Scene images with change listings
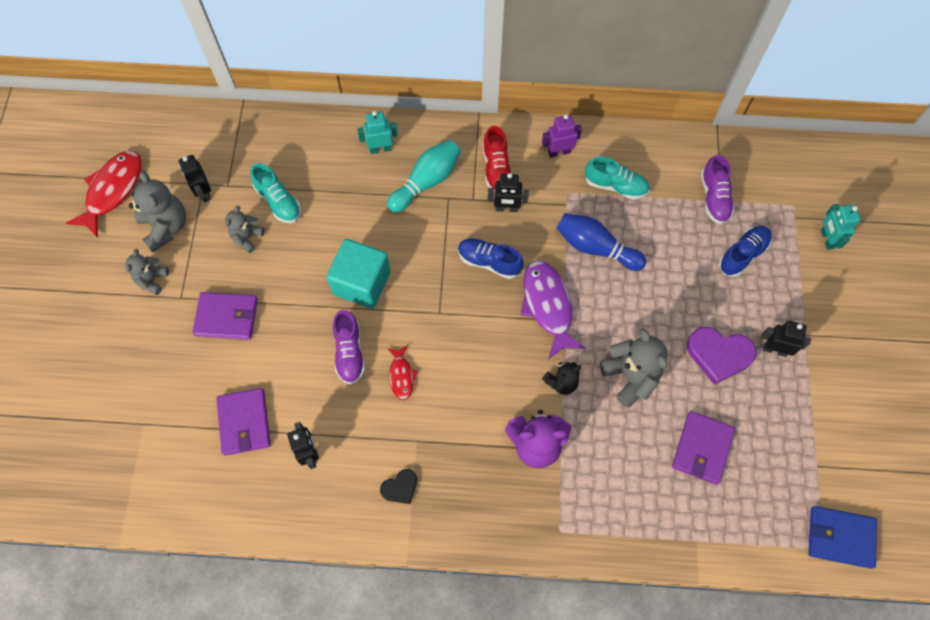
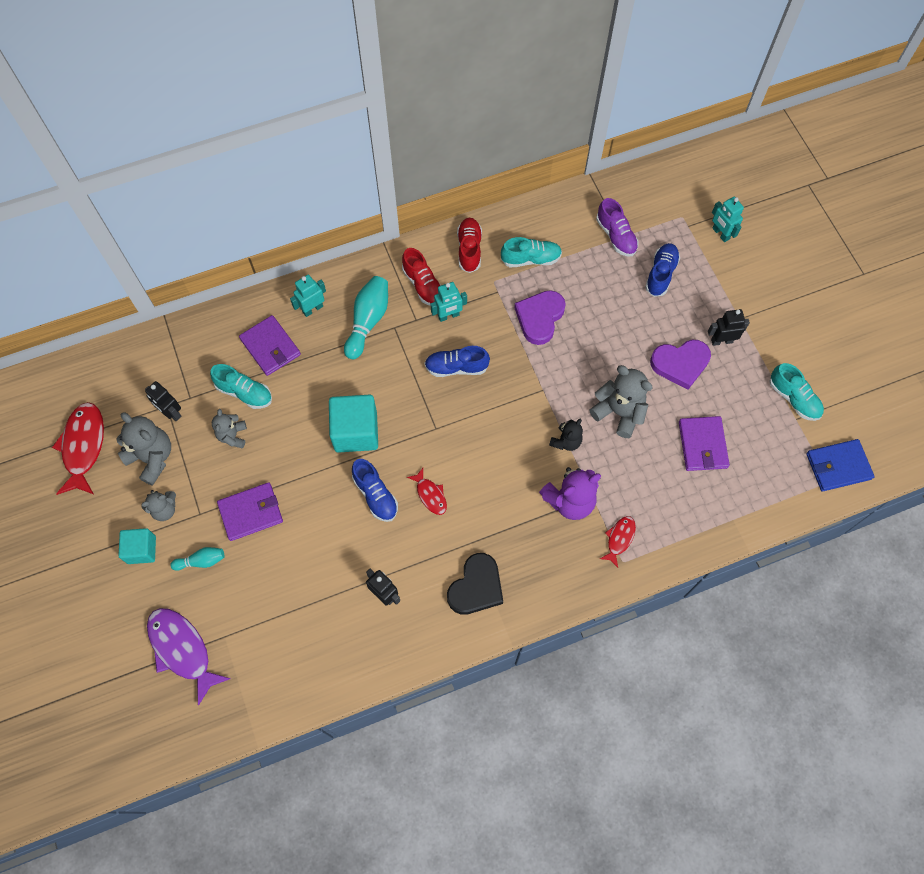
camera: 25 degrees left, 0 degrees up
grey teddy bear [125,249,169,295] -> grey teddy bear turned 105 degrees counterclockwise [141,490,176,521]
purple wallet [216,388,271,456] -> purple wallet moved to [239,315,301,376]
purple shoe [333,310,365,385] -> blue shoe [352,459,398,522]
black heart [380,469,417,504] -> black heart [447,553,503,615], size x1.79
black robot [488,173,529,212] -> turquoise robot [431,282,467,322]
purple fish [521,261,586,359] -> purple fish moved to [147,608,231,706]
purple robot [542,114,582,158] -> red shoe [457,218,482,273]
blue bowling pin [556,213,646,271] -> purple heart [514,290,566,345]
none -> turquoise cube [118,528,156,564]
none -> turquoise bowling pin [170,547,225,571]
none -> red fish [600,516,636,568]
none -> turquoise shoe [769,363,824,421]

Exercise goal:
Could you retype exactly the lines above from the one containing "purple fish [521,261,586,359]" through the last line of the records, both included, and nothing else?

Your response:
purple fish [521,261,586,359] -> purple fish moved to [147,608,231,706]
purple robot [542,114,582,158] -> red shoe [457,218,482,273]
blue bowling pin [556,213,646,271] -> purple heart [514,290,566,345]
none -> turquoise cube [118,528,156,564]
none -> turquoise bowling pin [170,547,225,571]
none -> red fish [600,516,636,568]
none -> turquoise shoe [769,363,824,421]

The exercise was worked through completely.